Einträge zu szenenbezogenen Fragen
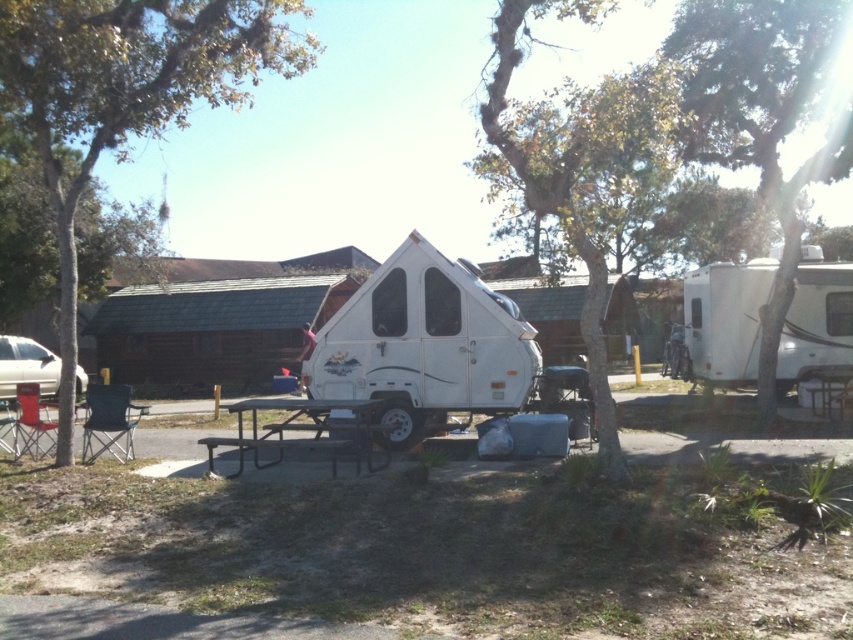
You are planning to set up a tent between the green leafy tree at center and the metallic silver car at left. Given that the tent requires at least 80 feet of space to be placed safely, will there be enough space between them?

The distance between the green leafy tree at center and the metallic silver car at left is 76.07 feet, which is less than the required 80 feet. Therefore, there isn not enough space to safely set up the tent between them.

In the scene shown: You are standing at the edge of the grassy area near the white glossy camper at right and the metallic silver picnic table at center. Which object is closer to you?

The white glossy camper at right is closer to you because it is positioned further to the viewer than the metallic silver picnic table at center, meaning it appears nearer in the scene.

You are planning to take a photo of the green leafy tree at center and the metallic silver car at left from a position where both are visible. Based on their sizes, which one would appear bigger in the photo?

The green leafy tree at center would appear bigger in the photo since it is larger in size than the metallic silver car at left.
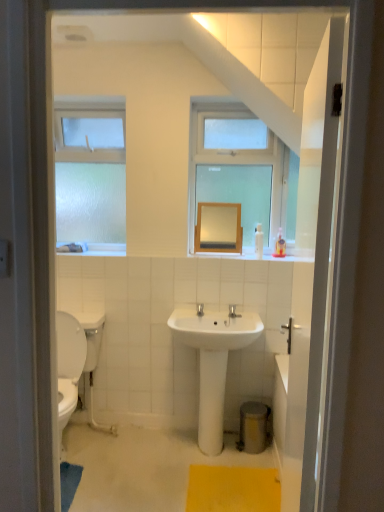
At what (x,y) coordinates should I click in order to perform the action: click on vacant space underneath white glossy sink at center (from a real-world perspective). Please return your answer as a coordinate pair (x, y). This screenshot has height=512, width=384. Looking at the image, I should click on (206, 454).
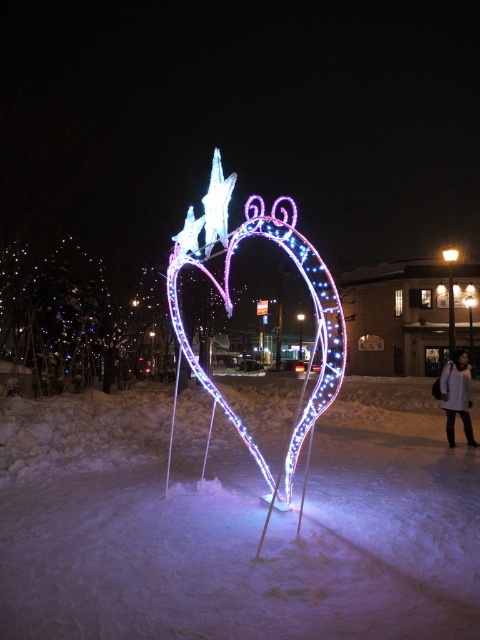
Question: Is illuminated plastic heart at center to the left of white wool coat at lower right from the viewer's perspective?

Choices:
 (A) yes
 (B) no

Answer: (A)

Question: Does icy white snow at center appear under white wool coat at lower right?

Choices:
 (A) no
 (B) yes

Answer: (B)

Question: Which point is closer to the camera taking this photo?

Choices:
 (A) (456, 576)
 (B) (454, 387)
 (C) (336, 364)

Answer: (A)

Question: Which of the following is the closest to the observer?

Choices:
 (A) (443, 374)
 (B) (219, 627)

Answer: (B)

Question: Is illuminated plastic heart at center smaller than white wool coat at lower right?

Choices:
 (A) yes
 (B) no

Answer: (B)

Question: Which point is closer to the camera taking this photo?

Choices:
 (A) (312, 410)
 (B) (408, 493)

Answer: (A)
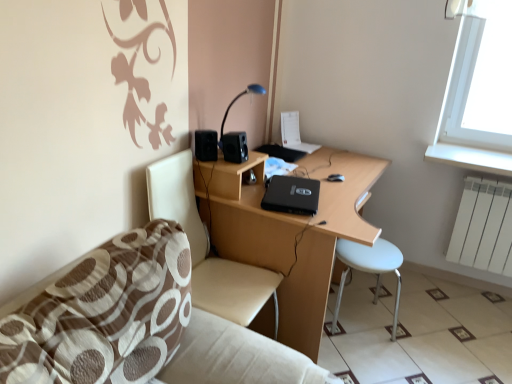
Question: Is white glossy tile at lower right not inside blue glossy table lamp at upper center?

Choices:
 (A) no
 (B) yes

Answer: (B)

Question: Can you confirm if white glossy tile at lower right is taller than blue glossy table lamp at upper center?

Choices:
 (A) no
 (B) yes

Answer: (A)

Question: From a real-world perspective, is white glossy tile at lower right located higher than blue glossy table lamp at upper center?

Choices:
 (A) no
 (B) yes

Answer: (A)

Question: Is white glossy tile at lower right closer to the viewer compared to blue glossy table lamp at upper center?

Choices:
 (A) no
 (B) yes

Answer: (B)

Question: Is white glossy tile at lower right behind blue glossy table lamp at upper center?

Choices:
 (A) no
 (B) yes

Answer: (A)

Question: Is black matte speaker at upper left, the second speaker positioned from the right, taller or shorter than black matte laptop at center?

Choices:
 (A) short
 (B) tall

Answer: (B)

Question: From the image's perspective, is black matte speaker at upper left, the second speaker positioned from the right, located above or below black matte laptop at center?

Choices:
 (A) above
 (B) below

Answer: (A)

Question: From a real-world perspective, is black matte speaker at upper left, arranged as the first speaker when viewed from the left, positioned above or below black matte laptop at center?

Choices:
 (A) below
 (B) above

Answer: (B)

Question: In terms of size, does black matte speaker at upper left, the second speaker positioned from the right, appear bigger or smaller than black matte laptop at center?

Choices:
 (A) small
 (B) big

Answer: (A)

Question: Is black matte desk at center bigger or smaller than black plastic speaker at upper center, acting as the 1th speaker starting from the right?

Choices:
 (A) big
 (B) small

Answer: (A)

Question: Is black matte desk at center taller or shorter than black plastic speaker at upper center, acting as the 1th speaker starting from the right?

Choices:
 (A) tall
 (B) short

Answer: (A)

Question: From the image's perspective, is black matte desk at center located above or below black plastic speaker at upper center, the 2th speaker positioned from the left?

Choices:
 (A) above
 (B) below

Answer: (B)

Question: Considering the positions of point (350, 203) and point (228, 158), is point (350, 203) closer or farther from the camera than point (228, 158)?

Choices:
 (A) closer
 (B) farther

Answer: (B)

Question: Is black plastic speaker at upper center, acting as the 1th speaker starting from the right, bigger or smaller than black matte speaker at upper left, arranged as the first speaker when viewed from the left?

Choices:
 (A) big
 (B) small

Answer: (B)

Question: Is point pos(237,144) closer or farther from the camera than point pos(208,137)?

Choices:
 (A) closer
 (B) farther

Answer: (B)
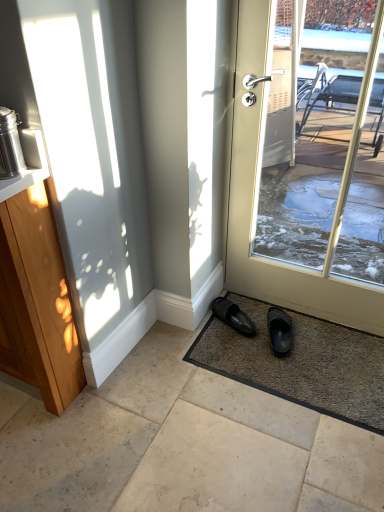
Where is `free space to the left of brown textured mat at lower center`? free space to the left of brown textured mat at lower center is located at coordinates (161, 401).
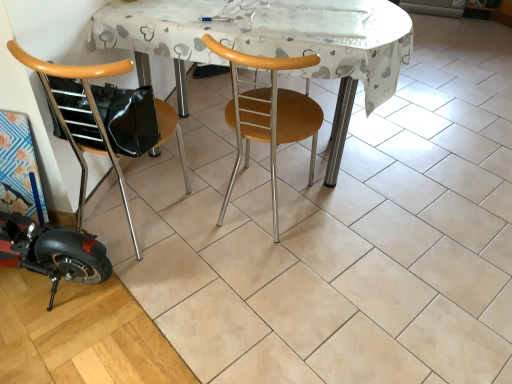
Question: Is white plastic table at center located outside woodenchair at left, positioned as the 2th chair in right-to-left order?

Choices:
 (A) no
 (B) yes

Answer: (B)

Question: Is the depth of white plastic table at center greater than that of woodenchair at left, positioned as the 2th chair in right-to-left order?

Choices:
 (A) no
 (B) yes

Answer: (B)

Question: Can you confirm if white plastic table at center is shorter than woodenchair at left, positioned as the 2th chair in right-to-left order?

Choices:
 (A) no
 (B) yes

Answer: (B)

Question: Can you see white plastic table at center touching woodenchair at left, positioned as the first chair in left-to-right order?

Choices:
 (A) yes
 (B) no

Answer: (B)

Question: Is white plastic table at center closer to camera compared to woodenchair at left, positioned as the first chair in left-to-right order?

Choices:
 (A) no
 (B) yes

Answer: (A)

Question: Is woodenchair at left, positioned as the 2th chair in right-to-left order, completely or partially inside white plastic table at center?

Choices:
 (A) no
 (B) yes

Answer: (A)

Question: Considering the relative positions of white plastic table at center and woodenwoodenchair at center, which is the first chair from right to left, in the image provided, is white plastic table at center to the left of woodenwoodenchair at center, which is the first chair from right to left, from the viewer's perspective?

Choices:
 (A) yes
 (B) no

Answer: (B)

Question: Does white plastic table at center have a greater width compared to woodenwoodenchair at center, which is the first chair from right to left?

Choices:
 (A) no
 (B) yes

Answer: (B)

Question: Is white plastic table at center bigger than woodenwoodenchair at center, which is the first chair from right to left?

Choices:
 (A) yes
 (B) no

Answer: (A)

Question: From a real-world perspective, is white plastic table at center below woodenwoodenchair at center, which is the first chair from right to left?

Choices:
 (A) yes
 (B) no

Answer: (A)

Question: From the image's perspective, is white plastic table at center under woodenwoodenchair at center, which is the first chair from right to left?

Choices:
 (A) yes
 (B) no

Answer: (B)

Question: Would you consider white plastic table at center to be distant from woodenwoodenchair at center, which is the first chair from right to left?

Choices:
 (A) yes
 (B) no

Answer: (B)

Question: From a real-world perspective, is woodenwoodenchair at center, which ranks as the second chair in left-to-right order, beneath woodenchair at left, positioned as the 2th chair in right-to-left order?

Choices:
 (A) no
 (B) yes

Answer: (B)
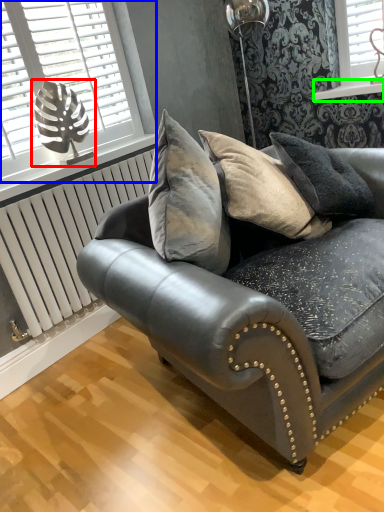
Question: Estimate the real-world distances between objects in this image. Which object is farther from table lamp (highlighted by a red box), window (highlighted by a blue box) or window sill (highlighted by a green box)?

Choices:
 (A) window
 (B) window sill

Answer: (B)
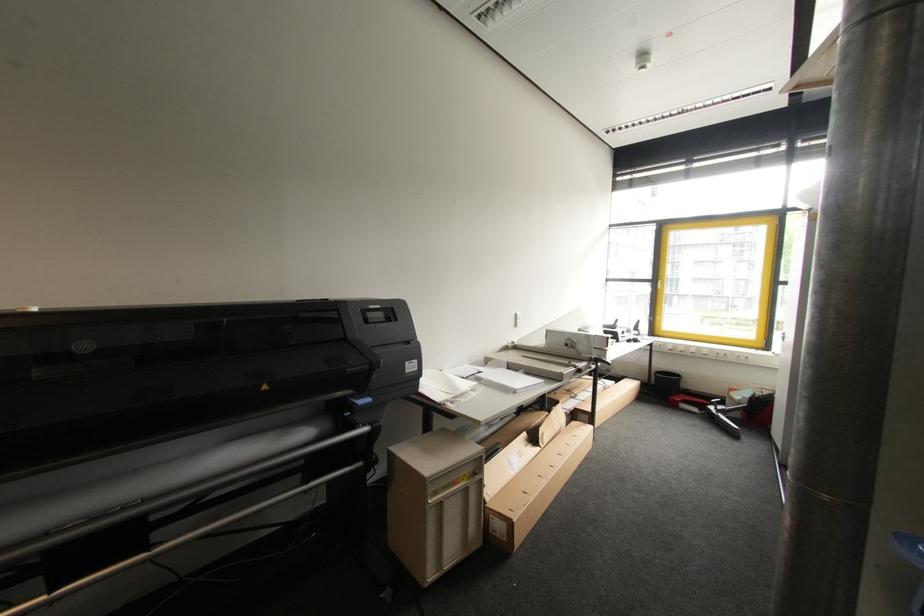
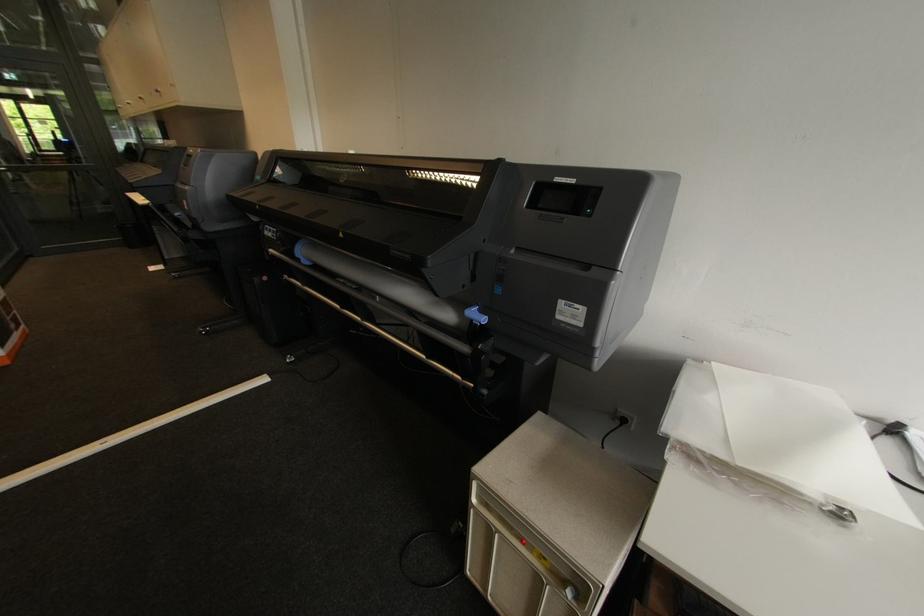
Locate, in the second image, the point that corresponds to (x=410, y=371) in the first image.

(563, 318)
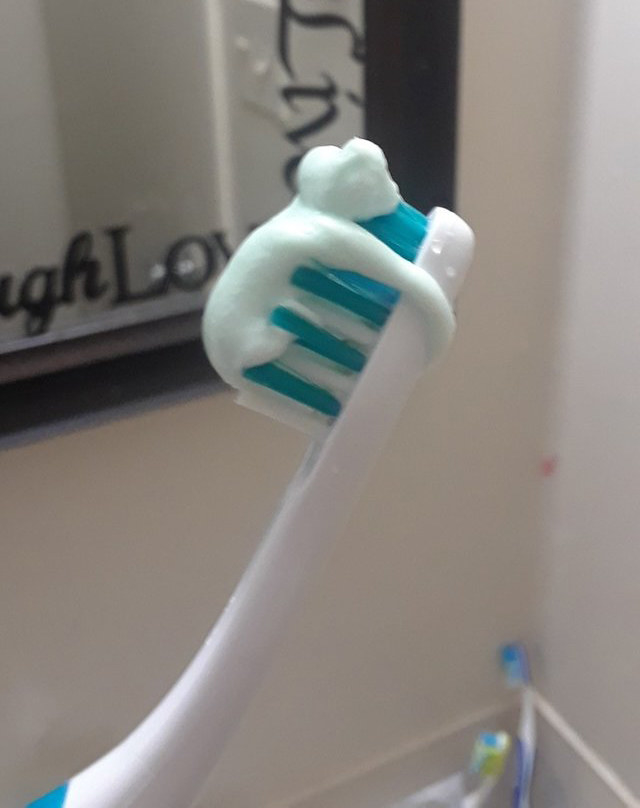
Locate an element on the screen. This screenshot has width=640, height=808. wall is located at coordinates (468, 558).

» **AUFGABENSTELLUNG**
Gib die Zeilen von der Zeile mit „The white glossy camper at right is“ bis einschließlich der Zeile mit „You are planning to take“ wortgetreu wieder.

» **DIE ANTWORT**
The white glossy camper at right is closer to you because it is positioned further to the viewer than the metallic silver picnic table at center, meaning it appears nearer in the scene.

You are planning to take a photo of the green leafy tree at center and the metallic silver car at left from a position where both are visible. Based on their sizes, which one would appear bigger in the photo?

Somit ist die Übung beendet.